▸ DATA UNDER STUDY
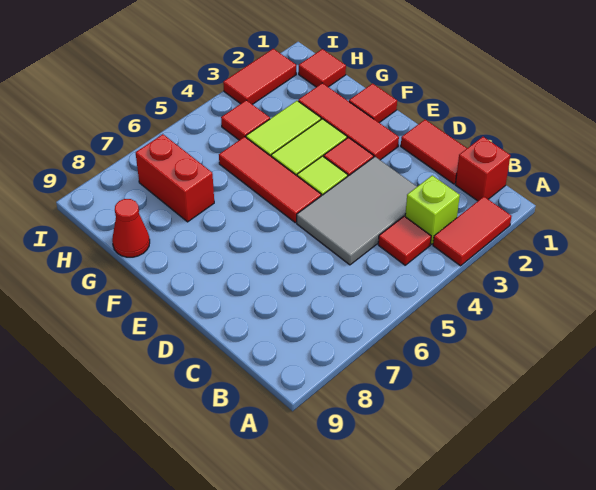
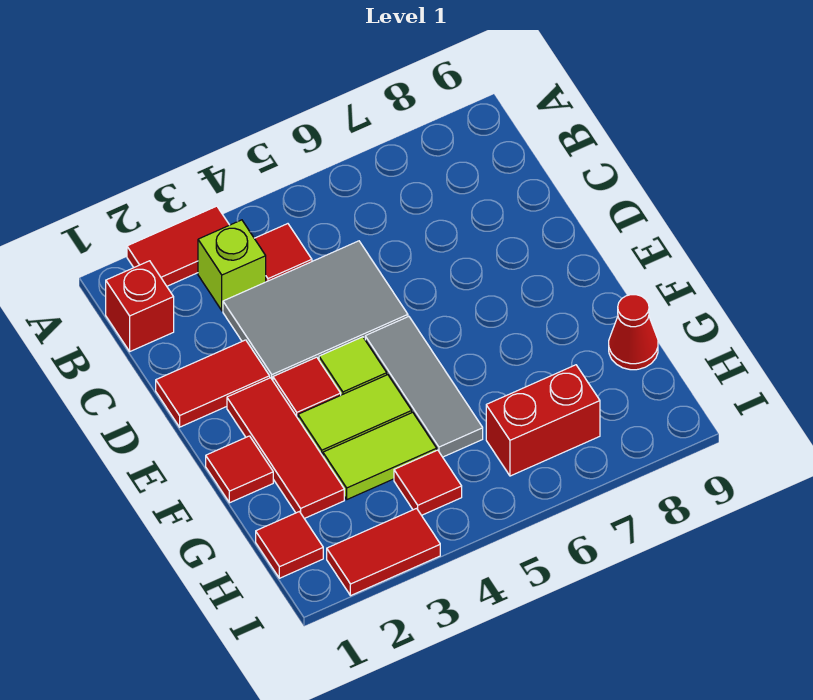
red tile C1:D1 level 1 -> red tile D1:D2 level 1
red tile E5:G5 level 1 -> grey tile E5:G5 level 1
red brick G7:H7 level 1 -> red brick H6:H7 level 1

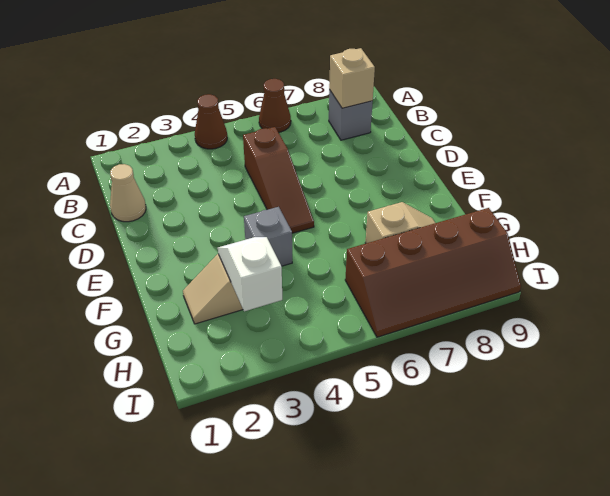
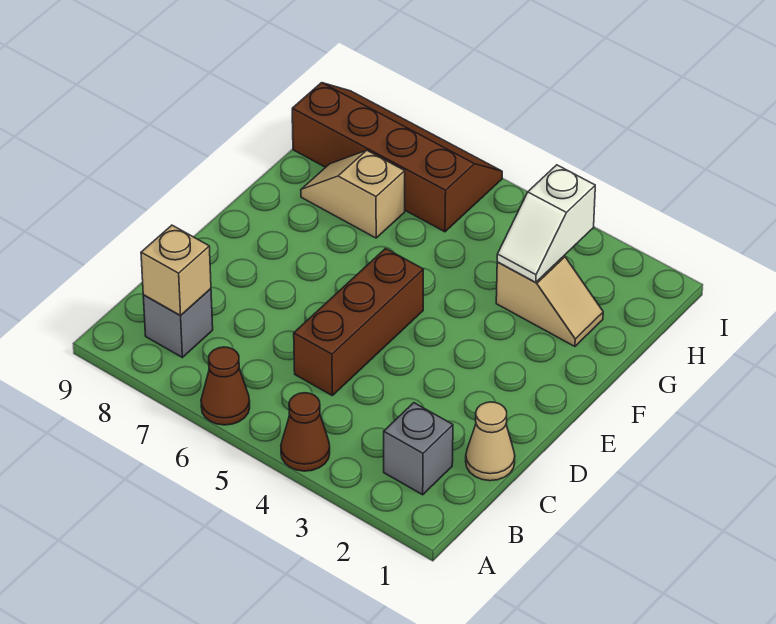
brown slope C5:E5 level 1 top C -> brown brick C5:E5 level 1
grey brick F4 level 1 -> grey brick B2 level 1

▸ PROBLEM STATEMENT
Your answer must consist solely of the lines from the one containing "brown slope C5:E5" through the last line of the entries, reproduced exactly.

▸ THE ANSWER
brown slope C5:E5 level 1 top C -> brown brick C5:E5 level 1
grey brick F4 level 1 -> grey brick B2 level 1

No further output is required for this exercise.